§ Requirement
Write out only the lines running from the one that contains "R9: 330 (GND, W3) -> 330k (GND, W3)" to the end of the material, both ends included.

§ Extracted information

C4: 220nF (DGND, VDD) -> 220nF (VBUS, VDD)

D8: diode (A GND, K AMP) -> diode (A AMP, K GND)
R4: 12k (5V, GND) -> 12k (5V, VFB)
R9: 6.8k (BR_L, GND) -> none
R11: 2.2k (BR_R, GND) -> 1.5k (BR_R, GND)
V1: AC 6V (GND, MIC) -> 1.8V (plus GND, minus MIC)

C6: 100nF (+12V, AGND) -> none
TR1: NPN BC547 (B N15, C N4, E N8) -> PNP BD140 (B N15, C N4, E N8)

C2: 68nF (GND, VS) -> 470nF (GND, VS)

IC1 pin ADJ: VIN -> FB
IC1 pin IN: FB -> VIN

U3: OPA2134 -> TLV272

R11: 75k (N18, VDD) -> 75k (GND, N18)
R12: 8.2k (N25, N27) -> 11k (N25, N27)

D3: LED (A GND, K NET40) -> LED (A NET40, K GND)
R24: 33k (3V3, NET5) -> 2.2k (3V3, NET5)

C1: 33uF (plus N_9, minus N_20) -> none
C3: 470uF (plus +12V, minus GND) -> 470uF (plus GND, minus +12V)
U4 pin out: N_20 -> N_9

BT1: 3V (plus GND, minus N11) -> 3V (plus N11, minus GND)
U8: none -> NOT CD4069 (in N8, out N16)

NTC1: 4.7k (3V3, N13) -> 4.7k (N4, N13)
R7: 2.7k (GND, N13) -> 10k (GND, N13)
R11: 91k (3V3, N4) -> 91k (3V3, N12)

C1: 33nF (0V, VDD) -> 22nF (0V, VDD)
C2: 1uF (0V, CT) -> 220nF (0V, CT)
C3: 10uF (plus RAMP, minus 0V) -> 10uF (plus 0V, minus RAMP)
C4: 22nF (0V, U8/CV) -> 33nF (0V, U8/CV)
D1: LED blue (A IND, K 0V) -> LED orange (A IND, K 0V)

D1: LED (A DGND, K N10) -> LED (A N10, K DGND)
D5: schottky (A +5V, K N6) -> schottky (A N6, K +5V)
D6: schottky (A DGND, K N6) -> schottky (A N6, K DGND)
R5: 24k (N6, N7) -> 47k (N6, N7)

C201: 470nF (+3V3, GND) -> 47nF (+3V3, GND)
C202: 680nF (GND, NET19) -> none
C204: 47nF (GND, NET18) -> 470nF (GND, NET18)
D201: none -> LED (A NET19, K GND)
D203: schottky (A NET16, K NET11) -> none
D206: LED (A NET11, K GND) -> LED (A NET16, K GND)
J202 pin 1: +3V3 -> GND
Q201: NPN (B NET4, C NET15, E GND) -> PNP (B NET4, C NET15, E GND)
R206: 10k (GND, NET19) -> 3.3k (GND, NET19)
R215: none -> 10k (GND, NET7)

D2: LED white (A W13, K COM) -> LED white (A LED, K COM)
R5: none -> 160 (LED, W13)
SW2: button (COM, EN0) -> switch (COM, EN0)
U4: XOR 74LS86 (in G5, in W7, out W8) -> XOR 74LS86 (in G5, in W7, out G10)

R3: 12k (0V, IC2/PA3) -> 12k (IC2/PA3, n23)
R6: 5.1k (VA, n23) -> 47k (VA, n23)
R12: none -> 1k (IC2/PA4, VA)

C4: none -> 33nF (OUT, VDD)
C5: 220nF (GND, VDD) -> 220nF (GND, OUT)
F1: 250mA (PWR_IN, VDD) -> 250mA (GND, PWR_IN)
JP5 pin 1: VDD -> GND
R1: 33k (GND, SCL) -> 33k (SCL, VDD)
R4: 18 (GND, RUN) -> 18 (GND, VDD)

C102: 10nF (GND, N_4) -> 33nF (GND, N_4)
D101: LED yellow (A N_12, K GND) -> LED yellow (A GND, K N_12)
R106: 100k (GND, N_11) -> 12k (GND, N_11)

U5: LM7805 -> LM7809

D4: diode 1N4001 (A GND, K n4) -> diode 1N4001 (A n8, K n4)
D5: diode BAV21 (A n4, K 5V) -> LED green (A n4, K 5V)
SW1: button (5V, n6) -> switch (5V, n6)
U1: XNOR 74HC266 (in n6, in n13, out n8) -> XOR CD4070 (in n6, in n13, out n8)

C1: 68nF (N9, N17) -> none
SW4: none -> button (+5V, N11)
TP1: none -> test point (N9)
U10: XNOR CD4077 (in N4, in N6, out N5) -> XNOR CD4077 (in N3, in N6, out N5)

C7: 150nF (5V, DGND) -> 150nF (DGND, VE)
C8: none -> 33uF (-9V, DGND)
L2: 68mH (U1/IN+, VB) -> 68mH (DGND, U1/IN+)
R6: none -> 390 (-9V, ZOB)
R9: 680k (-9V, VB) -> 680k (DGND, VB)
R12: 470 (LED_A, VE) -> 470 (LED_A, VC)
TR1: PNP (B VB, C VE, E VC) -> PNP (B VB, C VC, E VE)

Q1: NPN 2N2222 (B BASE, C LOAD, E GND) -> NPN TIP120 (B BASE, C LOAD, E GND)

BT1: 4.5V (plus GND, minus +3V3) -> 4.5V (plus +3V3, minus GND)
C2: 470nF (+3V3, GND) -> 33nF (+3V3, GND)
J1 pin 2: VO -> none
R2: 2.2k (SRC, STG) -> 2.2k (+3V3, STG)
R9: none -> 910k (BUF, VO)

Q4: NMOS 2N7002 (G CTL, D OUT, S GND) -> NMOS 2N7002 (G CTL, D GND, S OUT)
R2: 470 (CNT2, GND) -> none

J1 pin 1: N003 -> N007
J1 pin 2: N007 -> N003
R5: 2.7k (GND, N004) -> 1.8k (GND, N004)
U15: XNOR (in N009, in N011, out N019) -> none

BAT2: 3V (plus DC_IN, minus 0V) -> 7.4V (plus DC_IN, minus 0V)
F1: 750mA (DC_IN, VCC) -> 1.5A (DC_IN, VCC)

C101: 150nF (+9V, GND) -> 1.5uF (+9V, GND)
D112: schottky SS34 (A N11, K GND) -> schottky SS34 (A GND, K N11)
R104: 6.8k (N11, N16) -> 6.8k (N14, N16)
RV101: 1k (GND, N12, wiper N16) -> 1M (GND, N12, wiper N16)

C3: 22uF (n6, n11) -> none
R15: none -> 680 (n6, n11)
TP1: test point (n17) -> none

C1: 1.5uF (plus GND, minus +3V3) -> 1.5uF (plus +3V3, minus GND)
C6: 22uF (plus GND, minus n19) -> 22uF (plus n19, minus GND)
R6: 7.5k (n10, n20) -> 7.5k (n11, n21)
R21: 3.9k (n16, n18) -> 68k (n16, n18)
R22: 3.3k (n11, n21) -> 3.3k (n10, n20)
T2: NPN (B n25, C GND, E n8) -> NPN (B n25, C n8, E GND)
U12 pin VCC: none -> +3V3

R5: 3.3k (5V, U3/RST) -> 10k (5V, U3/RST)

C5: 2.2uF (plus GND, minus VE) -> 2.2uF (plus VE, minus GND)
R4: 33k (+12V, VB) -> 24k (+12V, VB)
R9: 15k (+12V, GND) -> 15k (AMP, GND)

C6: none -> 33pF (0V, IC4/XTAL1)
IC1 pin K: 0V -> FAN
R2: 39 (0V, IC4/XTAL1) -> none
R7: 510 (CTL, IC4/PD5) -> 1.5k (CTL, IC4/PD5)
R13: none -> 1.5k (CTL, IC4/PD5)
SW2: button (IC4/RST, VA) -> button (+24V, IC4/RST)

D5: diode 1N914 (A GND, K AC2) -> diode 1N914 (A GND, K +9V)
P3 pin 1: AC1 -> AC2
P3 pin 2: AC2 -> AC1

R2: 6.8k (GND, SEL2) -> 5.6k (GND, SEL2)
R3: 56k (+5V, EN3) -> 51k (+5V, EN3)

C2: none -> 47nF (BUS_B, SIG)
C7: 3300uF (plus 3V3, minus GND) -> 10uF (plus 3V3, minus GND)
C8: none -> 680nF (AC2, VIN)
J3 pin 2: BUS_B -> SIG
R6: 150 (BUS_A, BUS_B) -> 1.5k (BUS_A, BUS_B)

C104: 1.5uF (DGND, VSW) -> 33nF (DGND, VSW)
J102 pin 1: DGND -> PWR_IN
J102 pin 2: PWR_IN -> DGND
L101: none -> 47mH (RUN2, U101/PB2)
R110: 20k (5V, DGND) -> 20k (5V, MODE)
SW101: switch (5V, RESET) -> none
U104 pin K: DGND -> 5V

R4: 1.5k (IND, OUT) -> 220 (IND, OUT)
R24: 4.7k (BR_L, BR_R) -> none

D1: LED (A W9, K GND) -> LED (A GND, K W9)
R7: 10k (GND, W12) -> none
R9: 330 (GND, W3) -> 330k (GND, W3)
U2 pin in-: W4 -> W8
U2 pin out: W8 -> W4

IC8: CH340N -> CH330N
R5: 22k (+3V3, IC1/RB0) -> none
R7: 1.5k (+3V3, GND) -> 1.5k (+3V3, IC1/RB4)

§ Expected output
R9: 330 (GND, W3) -> 330k (GND, W3)
U2 pin in-: W4 -> W8
U2 pin out: W8 -> W4

IC8: CH340N -> CH330N
R5: 22k (+3V3, IC1/RB0) -> none
R7: 1.5k (+3V3, GND) -> 1.5k (+3V3, IC1/RB4)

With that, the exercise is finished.